Assignment | Reproduce only the lines of the material below that start at the line containing "camera: 60 degrees right, 5 degrees down" and stop at the line containing "(1078, 439) = (479, 492): turquoise". Keep both end lines.

** Given records follows **

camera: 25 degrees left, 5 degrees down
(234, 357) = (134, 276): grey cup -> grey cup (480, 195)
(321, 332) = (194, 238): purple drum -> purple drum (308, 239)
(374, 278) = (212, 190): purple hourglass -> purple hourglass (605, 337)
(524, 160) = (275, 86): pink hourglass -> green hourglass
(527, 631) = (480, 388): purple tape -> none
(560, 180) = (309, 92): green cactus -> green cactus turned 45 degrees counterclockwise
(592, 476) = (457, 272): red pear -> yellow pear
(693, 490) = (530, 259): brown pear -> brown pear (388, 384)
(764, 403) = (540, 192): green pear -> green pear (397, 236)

** End of Given records **
** Given records follows **

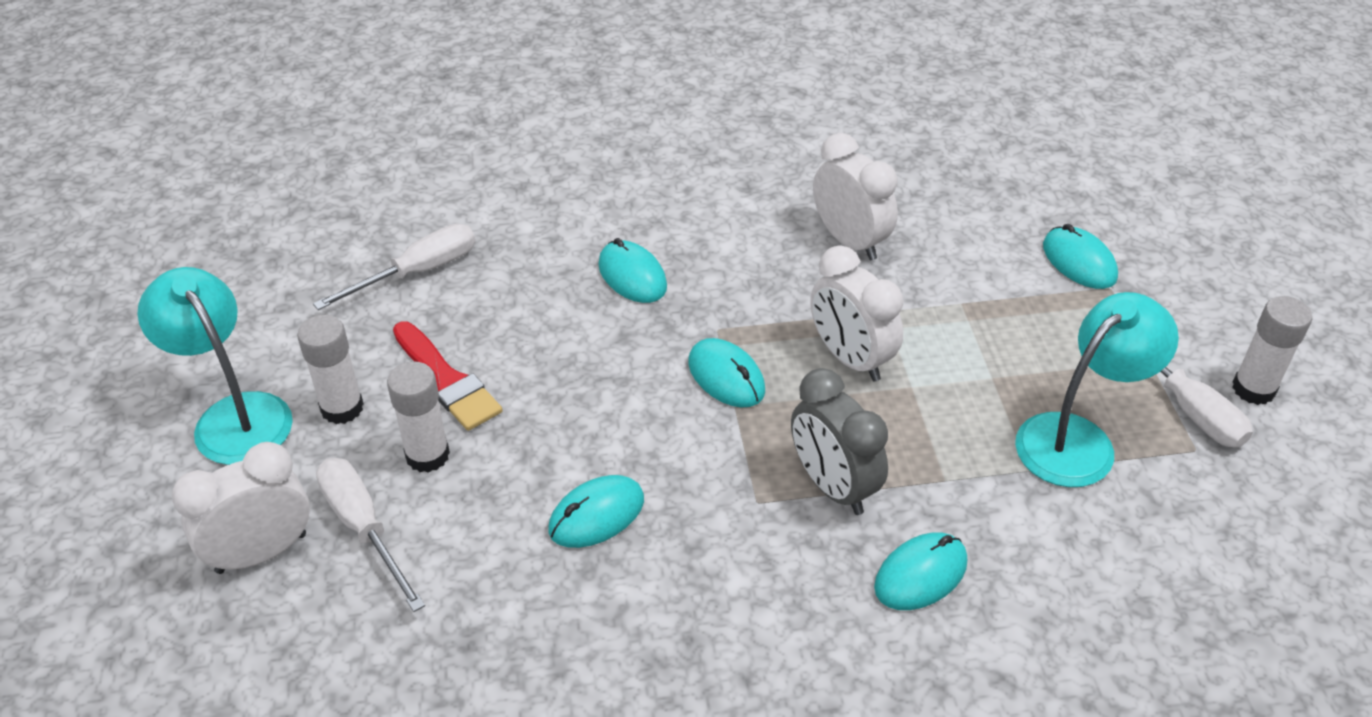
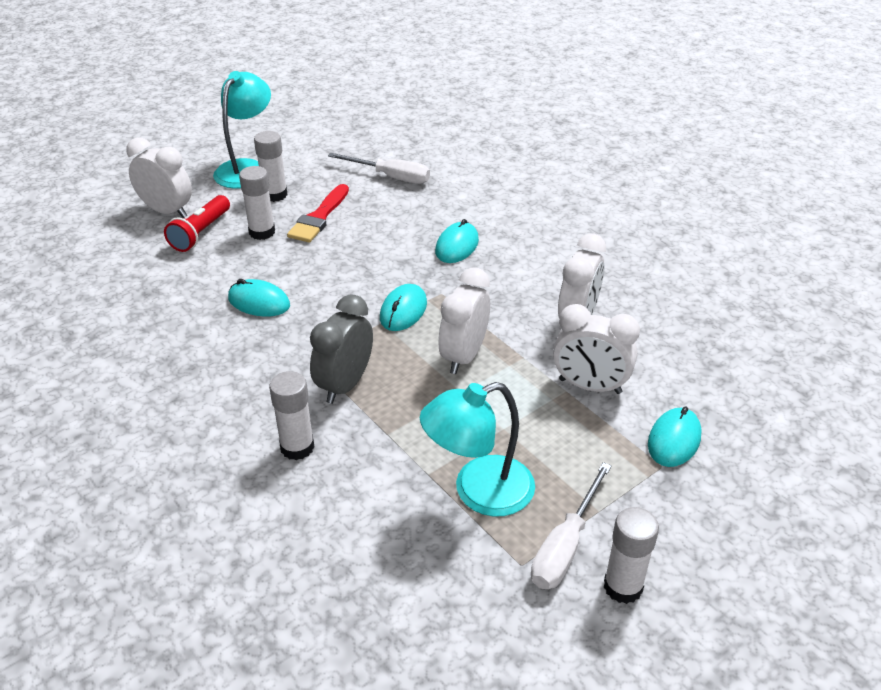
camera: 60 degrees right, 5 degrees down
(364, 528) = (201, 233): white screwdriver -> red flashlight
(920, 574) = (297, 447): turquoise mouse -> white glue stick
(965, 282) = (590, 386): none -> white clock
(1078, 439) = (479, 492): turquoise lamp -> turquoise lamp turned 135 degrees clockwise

** End of Given records **

Completed exercise |
camera: 60 degrees right, 5 degrees down
(364, 528) = (201, 233): white screwdriver -> red flashlight
(920, 574) = (297, 447): turquoise mouse -> white glue stick
(965, 282) = (590, 386): none -> white clock
(1078, 439) = (479, 492): turquoise lamp -> turquoise lamp turned 135 degrees clockwise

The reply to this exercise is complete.